═════ Information supplied
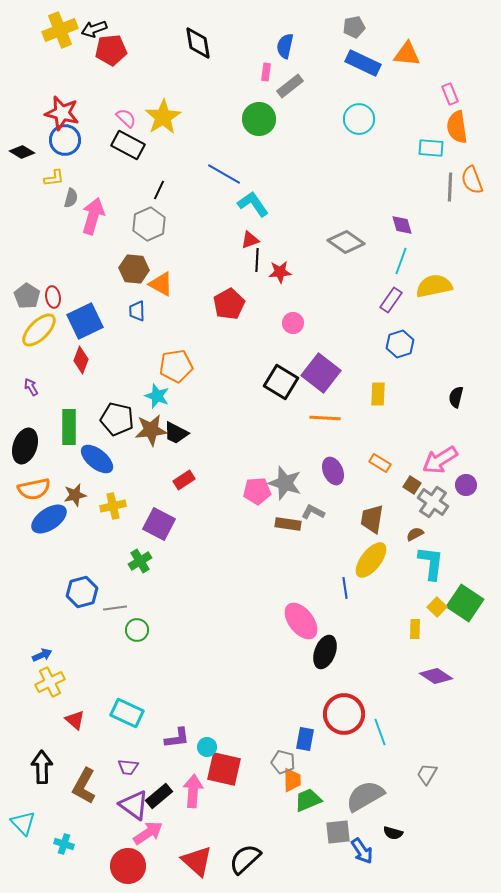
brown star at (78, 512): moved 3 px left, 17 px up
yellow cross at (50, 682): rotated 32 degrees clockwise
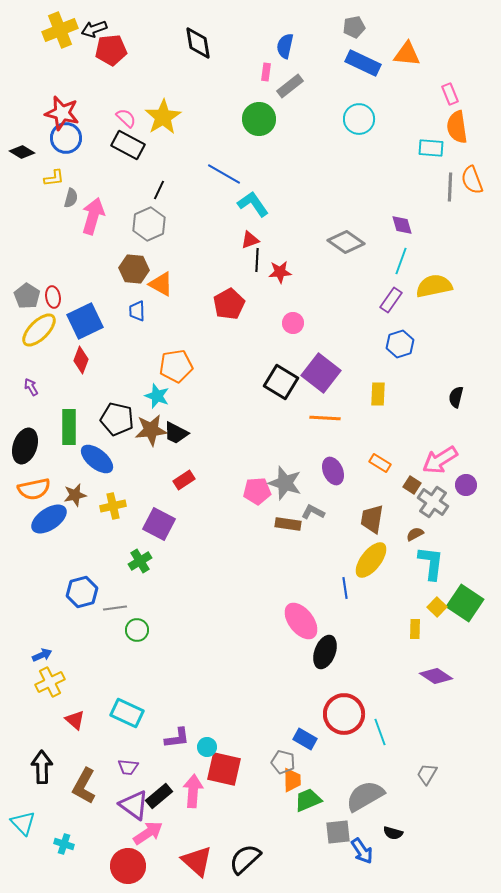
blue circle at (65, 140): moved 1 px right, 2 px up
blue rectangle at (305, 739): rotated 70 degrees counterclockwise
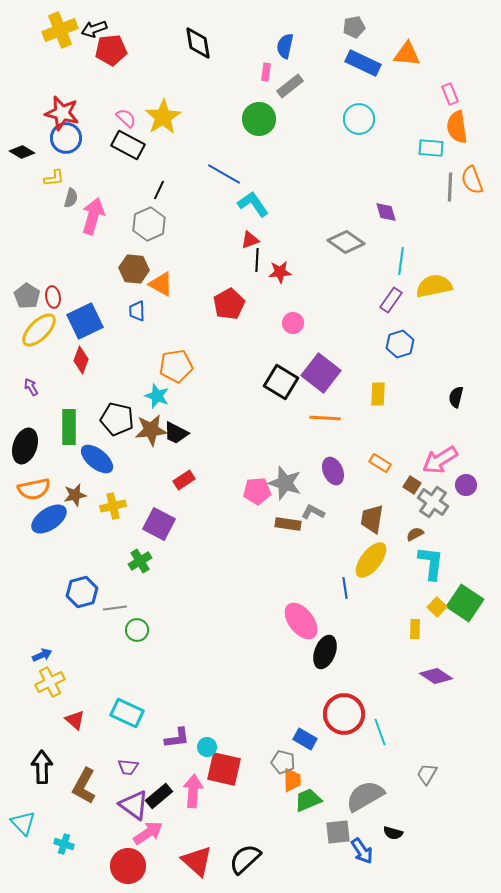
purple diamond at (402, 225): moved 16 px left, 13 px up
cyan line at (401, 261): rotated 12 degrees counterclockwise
══════════
- _Given task_:
Pull every line from the listing above without changing a word, and leave the pictures out.

- _Full response_:
brown star at (78, 512): moved 3 px left, 17 px up
yellow cross at (50, 682): rotated 32 degrees clockwise
blue circle at (65, 140): moved 1 px right, 2 px up
blue rectangle at (305, 739): rotated 70 degrees counterclockwise
purple diamond at (402, 225): moved 16 px left, 13 px up
cyan line at (401, 261): rotated 12 degrees counterclockwise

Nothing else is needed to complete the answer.